Excerpt from a dataset:

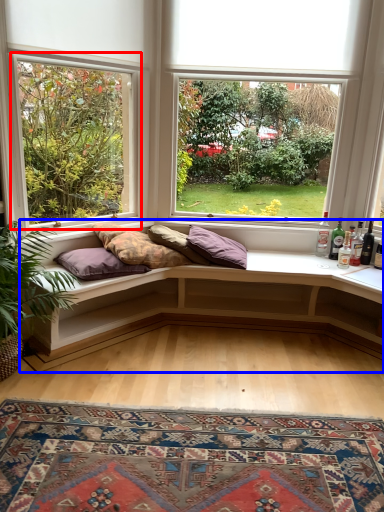
Question: Which of the following is the closest to the observer, window (highlighted by a red box) or studio couch (highlighted by a blue box)?

Choices:
 (A) window
 (B) studio couch

Answer: (A)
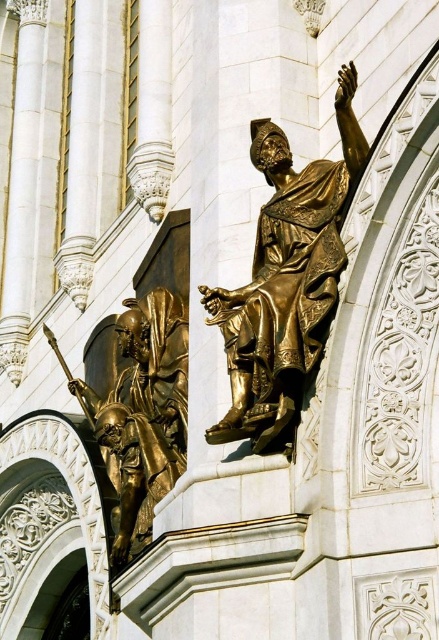
You are an architect examining the facade of this grand structure. You notice a specific coordinate point at (285,280) on the facade. Based on the image, what object is located at this coordinate?

The point at (285,280) corresponds to the shiny gold statue at center.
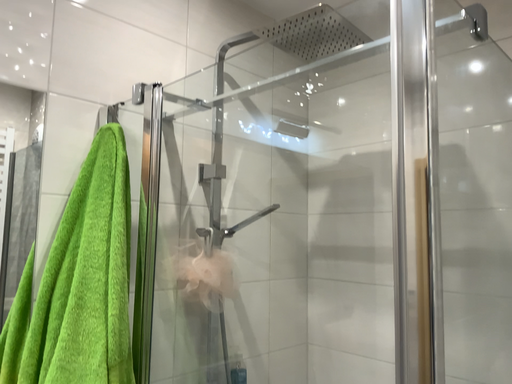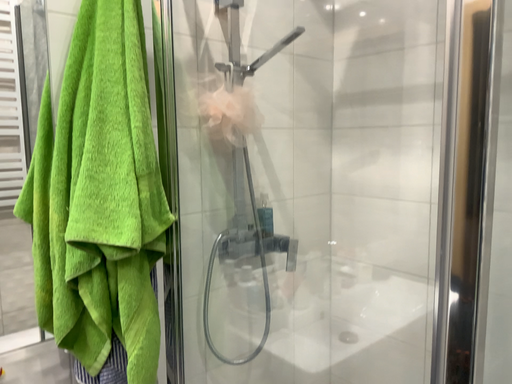
Question: Which way did the camera rotate in the video?

Choices:
 (A) rotated downward
 (B) rotated upward

Answer: (A)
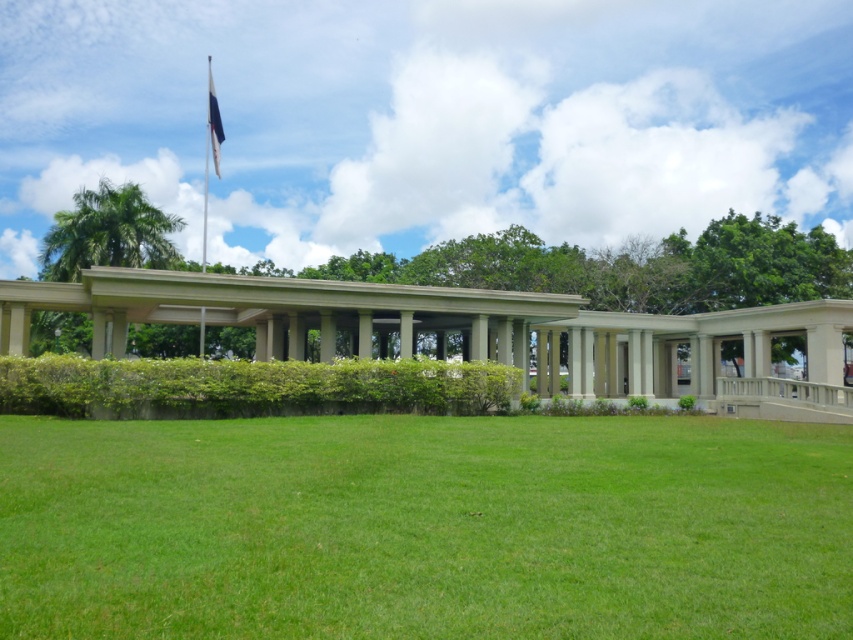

## DIRECTIVE
Reproduce verbatim the stretch of the records from the line containing "You are an architect" through the end of the records, including both ends. Omit the pictures from your answer.

## TASK ANSWER
You are an architect examining the facade of this grand structure. You notice a specific coordinate point at (285,280) on the facade. Based on the image, what object is located at this coordinate?

The point at (285,280) corresponds to the shiny gold statue at center.
Question: Which way did the camera rotate in the video?

Choices:
 (A) rotated downward
 (B) rotated upward

Answer: (A)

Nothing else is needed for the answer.